[DATA LISTING Boundary: Start]

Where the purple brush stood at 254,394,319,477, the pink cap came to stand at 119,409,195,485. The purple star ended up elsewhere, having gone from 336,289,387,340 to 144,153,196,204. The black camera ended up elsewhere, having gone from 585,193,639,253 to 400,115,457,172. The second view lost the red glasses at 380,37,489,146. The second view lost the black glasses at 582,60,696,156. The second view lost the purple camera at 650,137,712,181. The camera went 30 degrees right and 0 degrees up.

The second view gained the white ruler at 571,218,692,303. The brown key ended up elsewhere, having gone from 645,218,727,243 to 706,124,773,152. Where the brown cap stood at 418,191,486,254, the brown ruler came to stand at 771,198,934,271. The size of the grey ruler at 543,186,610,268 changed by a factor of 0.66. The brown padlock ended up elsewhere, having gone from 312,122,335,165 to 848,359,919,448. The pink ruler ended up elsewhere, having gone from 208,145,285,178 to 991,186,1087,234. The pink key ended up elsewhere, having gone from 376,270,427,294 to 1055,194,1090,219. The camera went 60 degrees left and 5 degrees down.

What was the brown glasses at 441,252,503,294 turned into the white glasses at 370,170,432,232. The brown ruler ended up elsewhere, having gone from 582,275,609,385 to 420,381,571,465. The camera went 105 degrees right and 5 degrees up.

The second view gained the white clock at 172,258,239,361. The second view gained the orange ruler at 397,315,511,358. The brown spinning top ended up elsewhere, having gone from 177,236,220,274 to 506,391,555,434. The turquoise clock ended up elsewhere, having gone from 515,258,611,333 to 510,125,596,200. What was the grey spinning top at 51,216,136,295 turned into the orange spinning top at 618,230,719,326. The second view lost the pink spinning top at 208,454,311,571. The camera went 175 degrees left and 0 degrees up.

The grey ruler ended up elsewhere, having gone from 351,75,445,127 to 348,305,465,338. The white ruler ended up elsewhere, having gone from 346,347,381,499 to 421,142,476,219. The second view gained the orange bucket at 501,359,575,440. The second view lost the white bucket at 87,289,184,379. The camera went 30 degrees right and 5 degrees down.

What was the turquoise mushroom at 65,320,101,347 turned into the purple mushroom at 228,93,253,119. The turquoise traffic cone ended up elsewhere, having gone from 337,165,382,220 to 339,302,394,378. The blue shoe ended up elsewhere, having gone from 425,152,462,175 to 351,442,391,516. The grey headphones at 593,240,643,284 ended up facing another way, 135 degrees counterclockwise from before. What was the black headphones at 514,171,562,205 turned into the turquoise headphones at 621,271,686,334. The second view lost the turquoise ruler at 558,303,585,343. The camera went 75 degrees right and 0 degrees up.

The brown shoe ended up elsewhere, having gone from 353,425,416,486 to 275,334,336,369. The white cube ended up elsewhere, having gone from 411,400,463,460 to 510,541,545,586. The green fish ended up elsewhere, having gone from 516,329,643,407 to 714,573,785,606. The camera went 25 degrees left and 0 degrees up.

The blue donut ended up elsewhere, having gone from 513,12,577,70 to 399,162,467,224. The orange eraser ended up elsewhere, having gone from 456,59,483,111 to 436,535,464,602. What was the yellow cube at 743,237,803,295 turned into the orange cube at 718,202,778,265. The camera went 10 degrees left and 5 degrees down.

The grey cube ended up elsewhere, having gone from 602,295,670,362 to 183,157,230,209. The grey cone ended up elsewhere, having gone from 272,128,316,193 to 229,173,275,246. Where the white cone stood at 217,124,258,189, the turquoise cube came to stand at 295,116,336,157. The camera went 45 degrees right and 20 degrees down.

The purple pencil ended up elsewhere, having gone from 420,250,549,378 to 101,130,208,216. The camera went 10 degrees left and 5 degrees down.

[DATA LISTING Boundary: End]

HOW TO COMPLETE THIS TASK:
Once you have read the data above, print all of it again exactly.

TASK OUTPUT:
Where the purple brush stood at 254,394,319,477, the pink cap came to stand at 119,409,195,485. The purple star ended up elsewhere, having gone from 336,289,387,340 to 144,153,196,204. The black camera ended up elsewhere, having gone from 585,193,639,253 to 400,115,457,172. The second view lost the red glasses at 380,37,489,146. The second view lost the black glasses at 582,60,696,156. The second view lost the purple camera at 650,137,712,181. The camera went 30 degrees right and 0 degrees up.

The second view gained the white ruler at 571,218,692,303. The brown key ended up elsewhere, having gone from 645,218,727,243 to 706,124,773,152. Where the brown cap stood at 418,191,486,254, the brown ruler came to stand at 771,198,934,271. The size of the grey ruler at 543,186,610,268 changed by a factor of 0.66. The brown padlock ended up elsewhere, having gone from 312,122,335,165 to 848,359,919,448. The pink ruler ended up elsewhere, having gone from 208,145,285,178 to 991,186,1087,234. The pink key ended up elsewhere, having gone from 376,270,427,294 to 1055,194,1090,219. The camera went 60 degrees left and 5 degrees down.

What was the brown glasses at 441,252,503,294 turned into the white glasses at 370,170,432,232. The brown ruler ended up elsewhere, having gone from 582,275,609,385 to 420,381,571,465. The camera went 105 degrees right and 5 degrees up.

The second view gained the white clock at 172,258,239,361. The second view gained the orange ruler at 397,315,511,358. The brown spinning top ended up elsewhere, having gone from 177,236,220,274 to 506,391,555,434. The turquoise clock ended up elsewhere, having gone from 515,258,611,333 to 510,125,596,200. What was the grey spinning top at 51,216,136,295 turned into the orange spinning top at 618,230,719,326. The second view lost the pink spinning top at 208,454,311,571. The camera went 175 degrees left and 0 degrees up.

The grey ruler ended up elsewhere, having gone from 351,75,445,127 to 348,305,465,338. The white ruler ended up elsewhere, having gone from 346,347,381,499 to 421,142,476,219. The second view gained the orange bucket at 501,359,575,440. The second view lost the white bucket at 87,289,184,379. The camera went 30 degrees right and 5 degrees down.

What was the turquoise mushroom at 65,320,101,347 turned into the purple mushroom at 228,93,253,119. The turquoise traffic cone ended up elsewhere, having gone from 337,165,382,220 to 339,302,394,378. The blue shoe ended up elsewhere, having gone from 425,152,462,175 to 351,442,391,516. The grey headphones at 593,240,643,284 ended up facing another way, 135 degrees counterclockwise from before. What was the black headphones at 514,171,562,205 turned into the turquoise headphones at 621,271,686,334. The second view lost the turquoise ruler at 558,303,585,343. The camera went 75 degrees right and 0 degrees up.

The brown shoe ended up elsewhere, having gone from 353,425,416,486 to 275,334,336,369. The white cube ended up elsewhere, having gone from 411,400,463,460 to 510,541,545,586. The green fish ended up elsewhere, having gone from 516,329,643,407 to 714,573,785,606. The camera went 25 degrees left and 0 degrees up.

The blue donut ended up elsewhere, having gone from 513,12,577,70 to 399,162,467,224. The orange eraser ended up elsewhere, having gone from 456,59,483,111 to 436,535,464,602. What was the yellow cube at 743,237,803,295 turned into the orange cube at 718,202,778,265. The camera went 10 degrees left and 5 degrees down.

The grey cube ended up elsewhere, having gone from 602,295,670,362 to 183,157,230,209. The grey cone ended up elsewhere, having gone from 272,128,316,193 to 229,173,275,246. Where the white cone stood at 217,124,258,189, the turquoise cube came to stand at 295,116,336,157. The camera went 45 degrees right and 20 degrees down.

The purple pencil ended up elsewhere, having gone from 420,250,549,378 to 101,130,208,216. The camera went 10 degrees left and 5 degrees down.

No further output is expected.